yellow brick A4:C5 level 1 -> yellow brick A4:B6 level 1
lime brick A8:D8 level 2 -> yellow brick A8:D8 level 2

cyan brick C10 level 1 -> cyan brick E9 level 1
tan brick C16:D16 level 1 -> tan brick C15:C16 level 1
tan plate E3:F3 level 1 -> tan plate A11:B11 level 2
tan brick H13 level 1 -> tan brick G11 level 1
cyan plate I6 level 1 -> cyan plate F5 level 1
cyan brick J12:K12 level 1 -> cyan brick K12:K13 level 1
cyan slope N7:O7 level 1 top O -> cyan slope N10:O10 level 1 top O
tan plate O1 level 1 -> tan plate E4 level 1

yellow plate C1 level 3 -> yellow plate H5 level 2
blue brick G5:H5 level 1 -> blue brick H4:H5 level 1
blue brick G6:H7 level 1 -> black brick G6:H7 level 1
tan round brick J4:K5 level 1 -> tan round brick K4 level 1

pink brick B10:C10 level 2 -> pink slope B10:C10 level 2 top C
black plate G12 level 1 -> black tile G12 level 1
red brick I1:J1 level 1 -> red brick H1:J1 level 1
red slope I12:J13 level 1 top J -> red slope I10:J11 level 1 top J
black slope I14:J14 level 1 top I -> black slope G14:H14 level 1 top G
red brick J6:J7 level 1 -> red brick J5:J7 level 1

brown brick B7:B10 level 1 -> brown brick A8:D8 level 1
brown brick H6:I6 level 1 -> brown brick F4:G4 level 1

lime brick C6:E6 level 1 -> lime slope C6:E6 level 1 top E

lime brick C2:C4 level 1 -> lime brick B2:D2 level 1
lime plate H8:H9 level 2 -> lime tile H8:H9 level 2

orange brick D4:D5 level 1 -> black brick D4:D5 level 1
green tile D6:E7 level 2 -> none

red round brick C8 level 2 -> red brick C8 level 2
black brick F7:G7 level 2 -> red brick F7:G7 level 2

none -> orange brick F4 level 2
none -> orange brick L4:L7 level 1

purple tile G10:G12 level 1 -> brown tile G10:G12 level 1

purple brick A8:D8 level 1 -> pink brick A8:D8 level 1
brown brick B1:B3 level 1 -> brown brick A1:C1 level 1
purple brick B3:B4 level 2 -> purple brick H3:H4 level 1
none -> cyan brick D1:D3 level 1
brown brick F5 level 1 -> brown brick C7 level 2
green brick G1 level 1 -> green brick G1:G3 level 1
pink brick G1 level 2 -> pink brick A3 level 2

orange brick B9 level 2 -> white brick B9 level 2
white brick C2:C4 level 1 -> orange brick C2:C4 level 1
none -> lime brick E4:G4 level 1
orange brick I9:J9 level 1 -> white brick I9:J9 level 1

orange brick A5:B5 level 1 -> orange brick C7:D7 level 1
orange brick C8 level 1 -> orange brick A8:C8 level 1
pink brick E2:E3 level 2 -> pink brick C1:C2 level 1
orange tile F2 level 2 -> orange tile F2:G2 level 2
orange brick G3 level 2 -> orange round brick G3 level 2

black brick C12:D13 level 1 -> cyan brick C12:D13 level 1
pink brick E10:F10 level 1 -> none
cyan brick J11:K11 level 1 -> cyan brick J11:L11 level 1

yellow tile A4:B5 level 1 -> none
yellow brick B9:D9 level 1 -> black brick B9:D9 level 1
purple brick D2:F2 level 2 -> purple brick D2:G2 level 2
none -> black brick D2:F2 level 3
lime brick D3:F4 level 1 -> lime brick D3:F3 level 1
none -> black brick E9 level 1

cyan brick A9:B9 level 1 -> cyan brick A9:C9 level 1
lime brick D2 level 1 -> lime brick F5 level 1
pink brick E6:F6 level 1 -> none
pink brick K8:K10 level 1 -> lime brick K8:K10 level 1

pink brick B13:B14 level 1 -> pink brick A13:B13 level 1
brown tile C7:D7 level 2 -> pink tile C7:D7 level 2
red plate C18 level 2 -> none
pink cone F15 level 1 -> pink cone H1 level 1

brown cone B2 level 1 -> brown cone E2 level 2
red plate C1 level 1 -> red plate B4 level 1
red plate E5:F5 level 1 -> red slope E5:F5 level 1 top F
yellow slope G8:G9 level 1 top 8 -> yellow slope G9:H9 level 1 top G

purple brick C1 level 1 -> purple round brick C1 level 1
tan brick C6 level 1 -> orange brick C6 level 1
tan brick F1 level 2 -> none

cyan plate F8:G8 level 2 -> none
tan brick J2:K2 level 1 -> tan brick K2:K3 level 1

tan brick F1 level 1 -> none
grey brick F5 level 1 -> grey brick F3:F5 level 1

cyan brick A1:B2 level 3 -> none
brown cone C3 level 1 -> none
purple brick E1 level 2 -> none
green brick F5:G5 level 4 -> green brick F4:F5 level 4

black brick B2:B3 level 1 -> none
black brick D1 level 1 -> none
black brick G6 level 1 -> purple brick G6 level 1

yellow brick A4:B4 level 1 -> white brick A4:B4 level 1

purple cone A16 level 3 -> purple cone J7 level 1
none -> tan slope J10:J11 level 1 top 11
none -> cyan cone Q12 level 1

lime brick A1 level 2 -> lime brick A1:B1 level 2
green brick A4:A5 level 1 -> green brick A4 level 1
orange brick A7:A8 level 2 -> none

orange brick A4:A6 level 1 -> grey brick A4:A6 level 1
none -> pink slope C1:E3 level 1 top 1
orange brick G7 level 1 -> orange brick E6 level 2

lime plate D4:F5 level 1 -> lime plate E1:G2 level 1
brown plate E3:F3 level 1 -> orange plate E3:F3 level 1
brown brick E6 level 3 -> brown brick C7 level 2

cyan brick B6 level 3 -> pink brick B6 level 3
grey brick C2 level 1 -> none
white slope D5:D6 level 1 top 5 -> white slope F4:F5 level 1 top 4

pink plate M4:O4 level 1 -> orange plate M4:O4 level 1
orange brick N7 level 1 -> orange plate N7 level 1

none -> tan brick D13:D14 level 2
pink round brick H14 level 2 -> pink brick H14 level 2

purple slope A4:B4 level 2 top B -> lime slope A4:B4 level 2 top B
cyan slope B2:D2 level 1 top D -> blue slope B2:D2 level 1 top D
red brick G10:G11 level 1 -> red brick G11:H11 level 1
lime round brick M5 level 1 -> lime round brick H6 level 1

====

(Required action)
Retype exactly, and only, the lines above from the one where "tan brick C16:D16" occurs up to and including the one where "purple tile G10:G12" occurs.

(Response to this task)
tan brick C16:D16 level 1 -> tan brick C15:C16 level 1
tan plate E3:F3 level 1 -> tan plate A11:B11 level 2
tan brick H13 level 1 -> tan brick G11 level 1
cyan plate I6 level 1 -> cyan plate F5 level 1
cyan brick J12:K12 level 1 -> cyan brick K12:K13 level 1
cyan slope N7:O7 level 1 top O -> cyan slope N10:O10 level 1 top O
tan plate O1 level 1 -> tan plate E4 level 1

yellow plate C1 level 3 -> yellow plate H5 level 2
blue brick G5:H5 level 1 -> blue brick H4:H5 level 1
blue brick G6:H7 level 1 -> black brick G6:H7 level 1
tan round brick J4:K5 level 1 -> tan round brick K4 level 1

pink brick B10:C10 level 2 -> pink slope B10:C10 level 2 top C
black plate G12 level 1 -> black tile G12 level 1
red brick I1:J1 level 1 -> red brick H1:J1 level 1
red slope I12:J13 level 1 top J -> red slope I10:J11 level 1 top J
black slope I14:J14 level 1 top I -> black slope G14:H14 level 1 top G
red brick J6:J7 level 1 -> red brick J5:J7 level 1

brown brick B7:B10 level 1 -> brown brick A8:D8 level 1
brown brick H6:I6 level 1 -> brown brick F4:G4 level 1

lime brick C6:E6 level 1 -> lime slope C6:E6 level 1 top E

lime brick C2:C4 level 1 -> lime brick B2:D2 level 1
lime plate H8:H9 level 2 -> lime tile H8:H9 level 2

orange brick D4:D5 level 1 -> black brick D4:D5 level 1
green tile D6:E7 level 2 -> none

red round brick C8 level 2 -> red brick C8 level 2
black brick F7:G7 level 2 -> red brick F7:G7 level 2

none -> orange brick F4 level 2
none -> orange brick L4:L7 level 1

purple tile G10:G12 level 1 -> brown tile G10:G12 level 1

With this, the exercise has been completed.